(Version difference data)

---

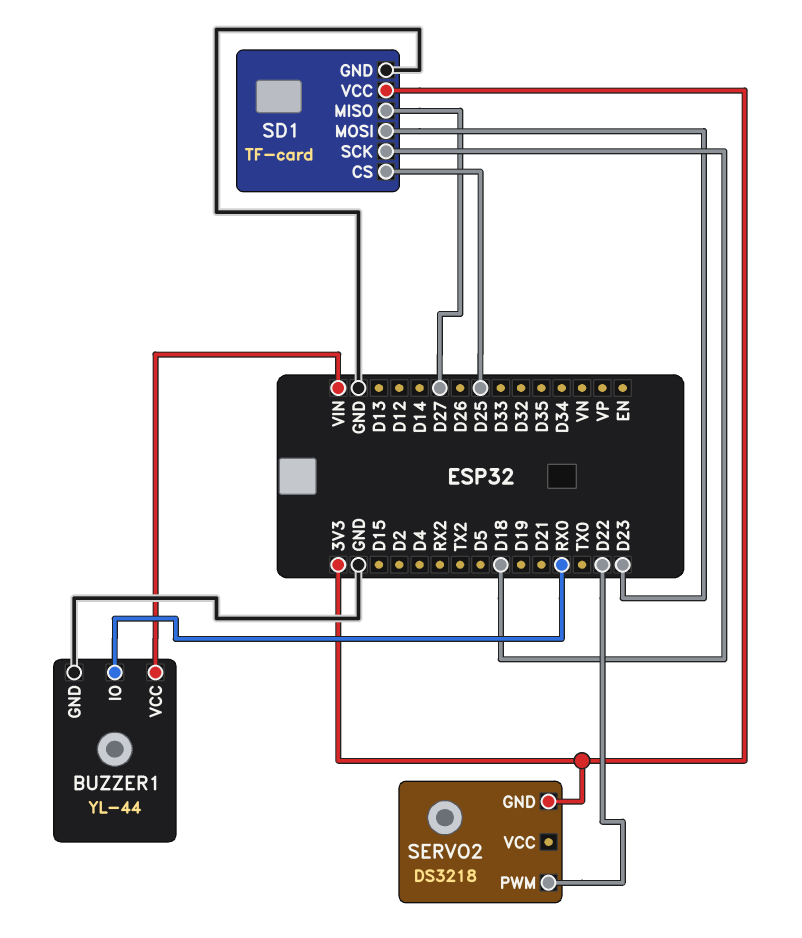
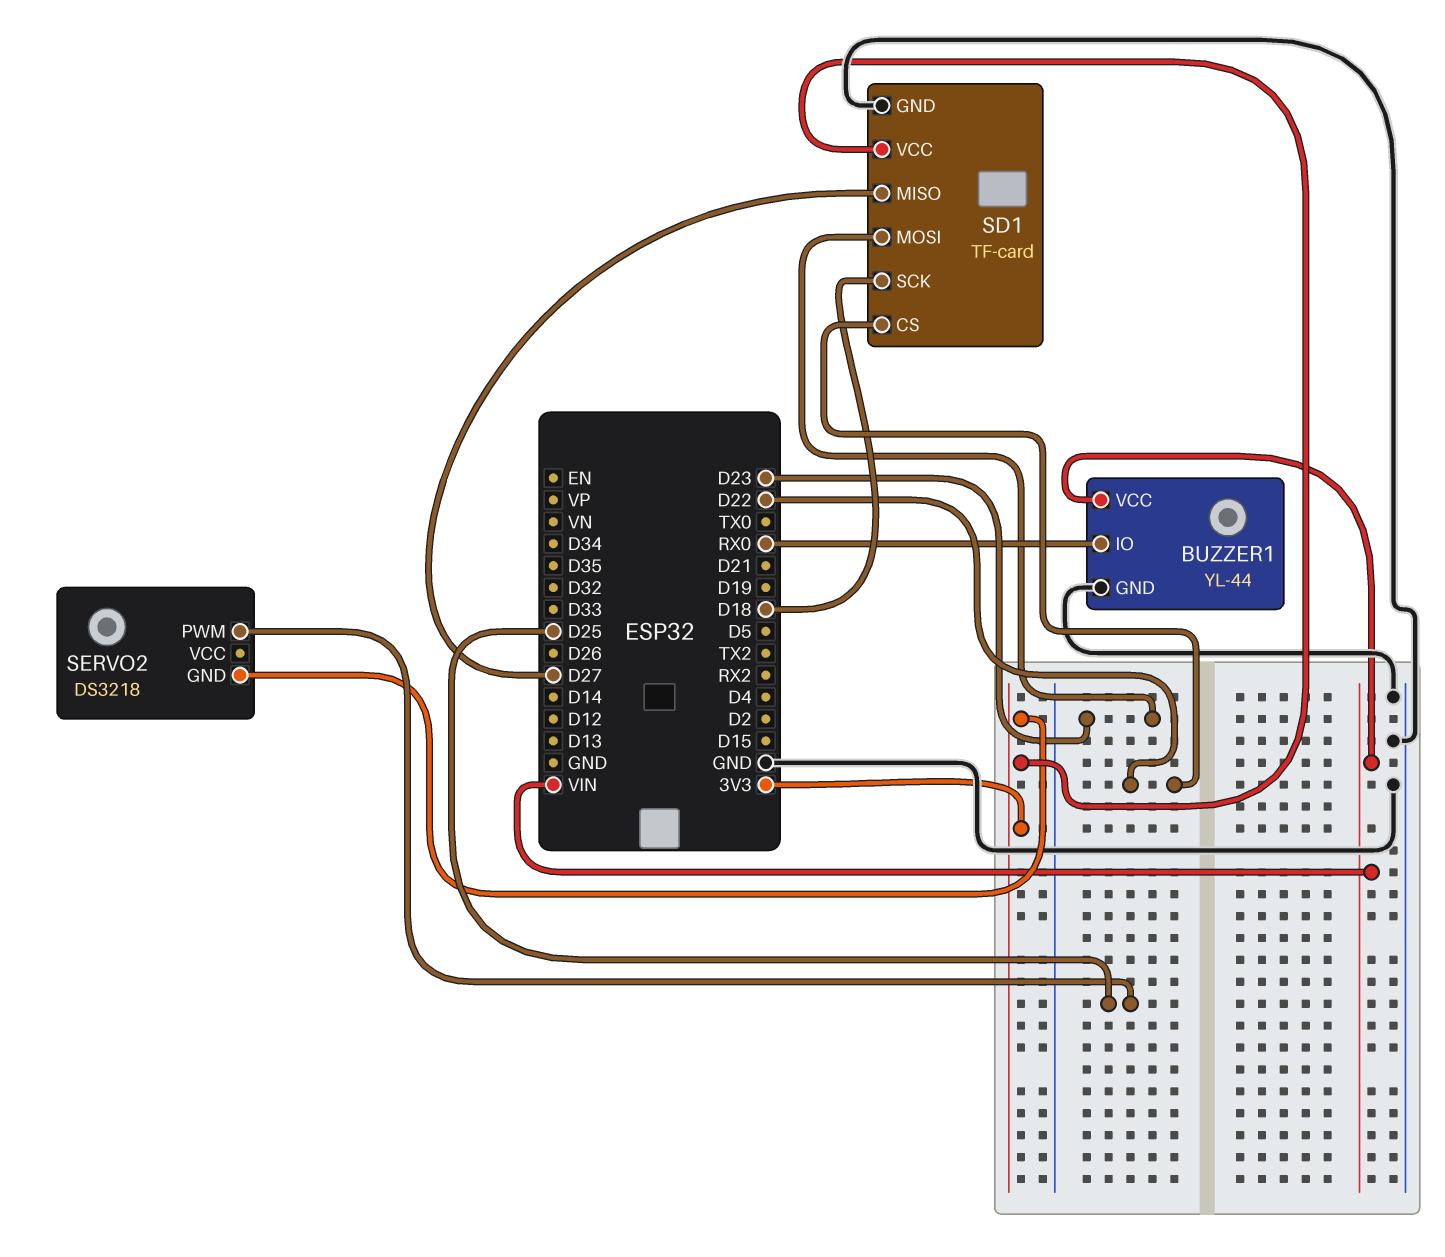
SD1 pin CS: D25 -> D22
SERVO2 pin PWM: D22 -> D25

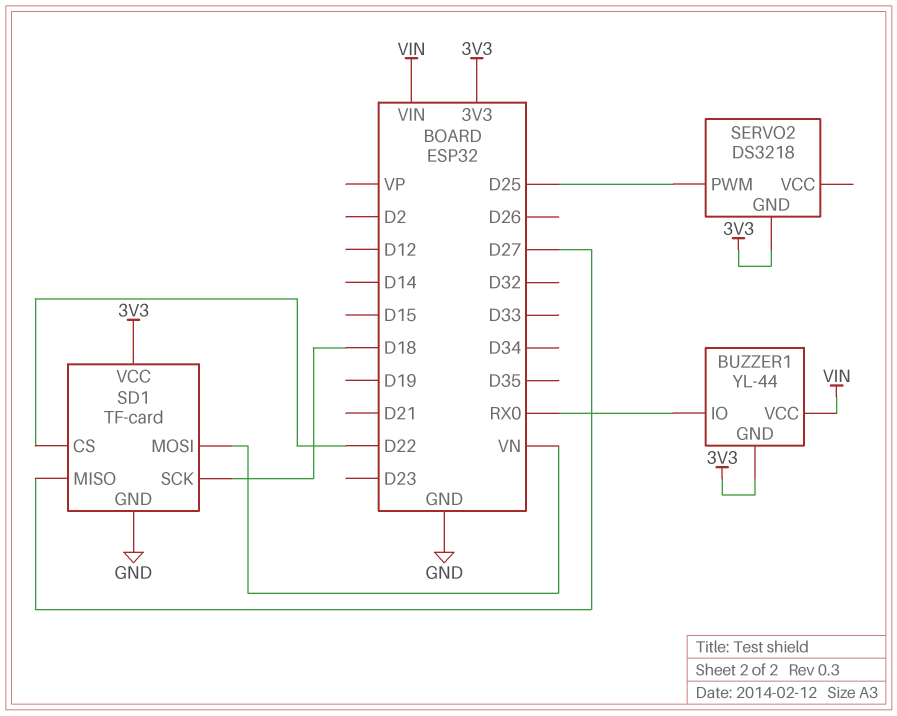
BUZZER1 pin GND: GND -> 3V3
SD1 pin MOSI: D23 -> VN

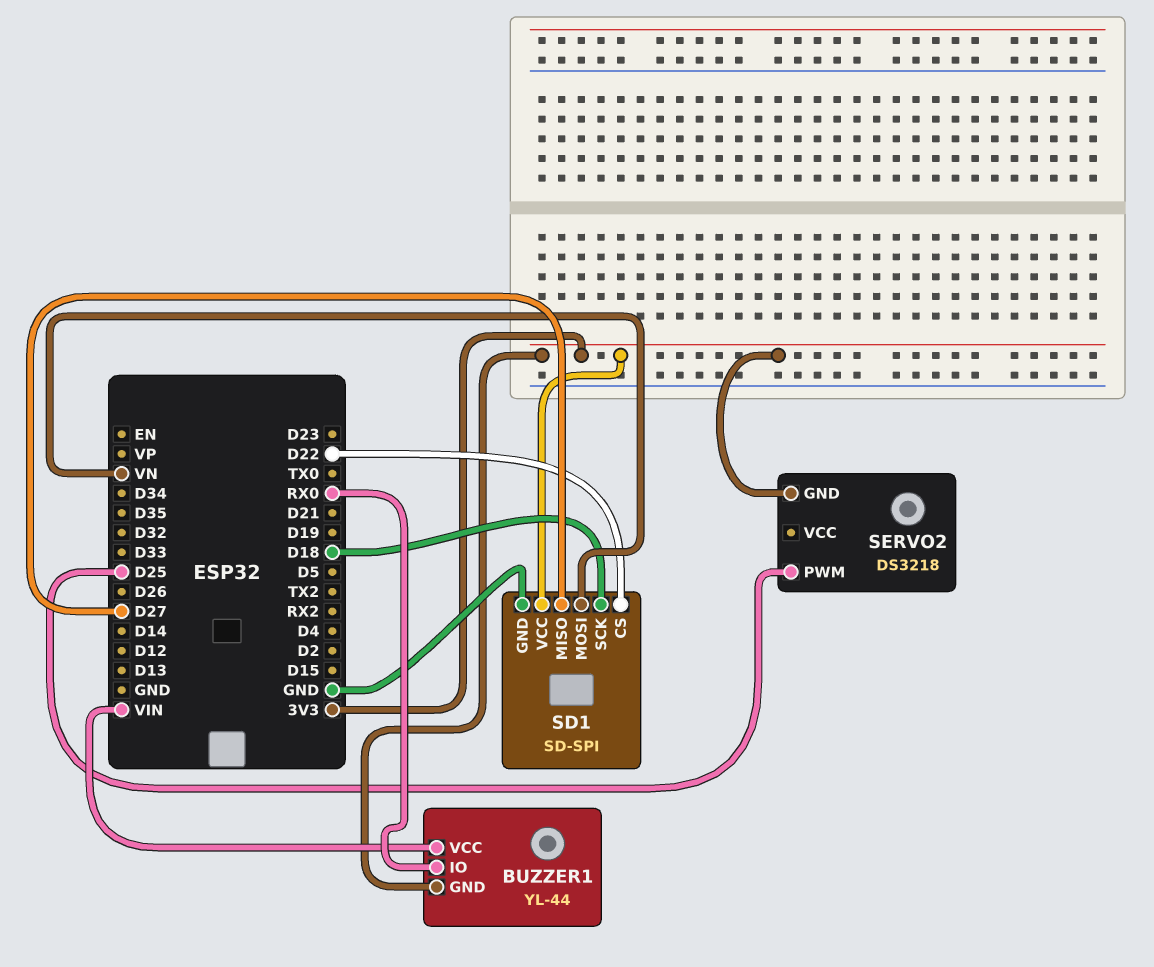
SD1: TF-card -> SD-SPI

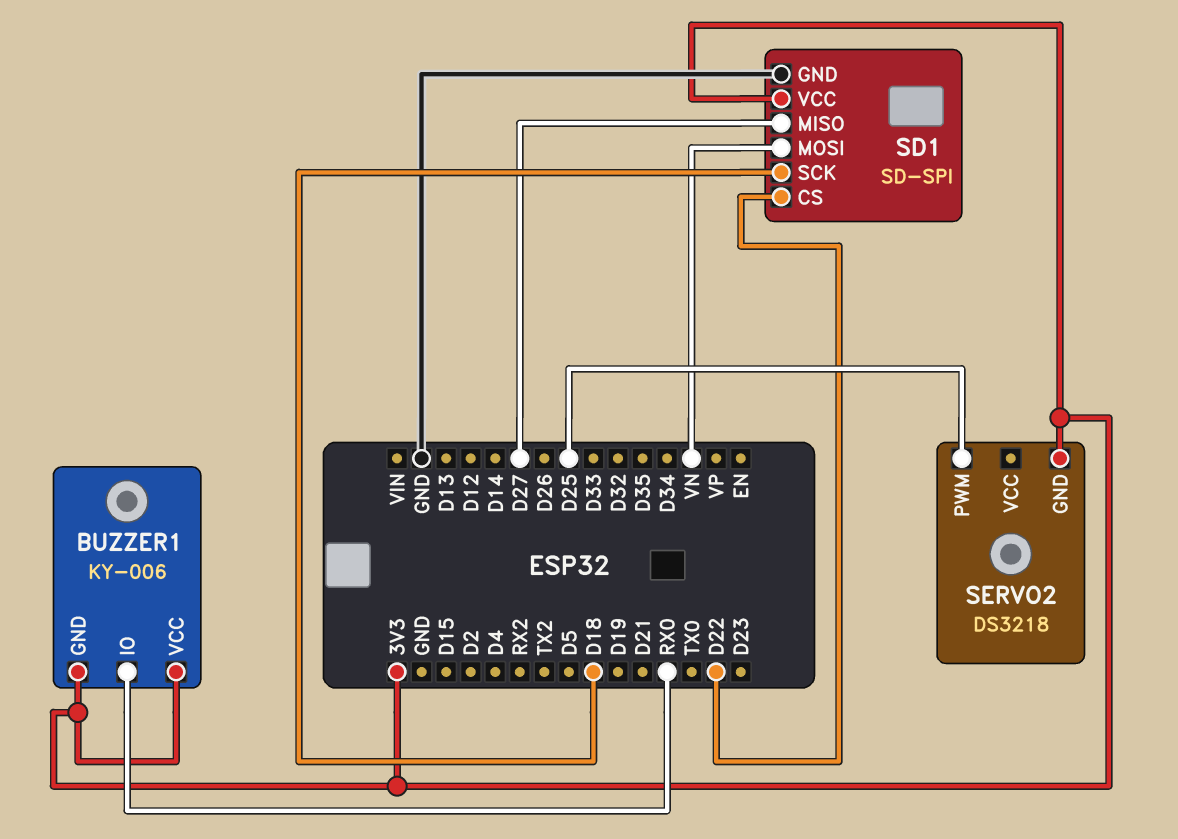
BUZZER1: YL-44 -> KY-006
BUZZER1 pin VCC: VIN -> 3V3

---

TASK REQUIREMENTS: With all pictures excluded, output exactly the lines from the one containing "BUZZER1 pin GND: GND -> 3V3" through the final line of the entries, inclusive.

EXERCISE RESULT:
BUZZER1 pin GND: GND -> 3V3
SD1 pin MOSI: D23 -> VN

SD1: TF-card -> SD-SPI

BUZZER1: YL-44 -> KY-006
BUZZER1 pin VCC: VIN -> 3V3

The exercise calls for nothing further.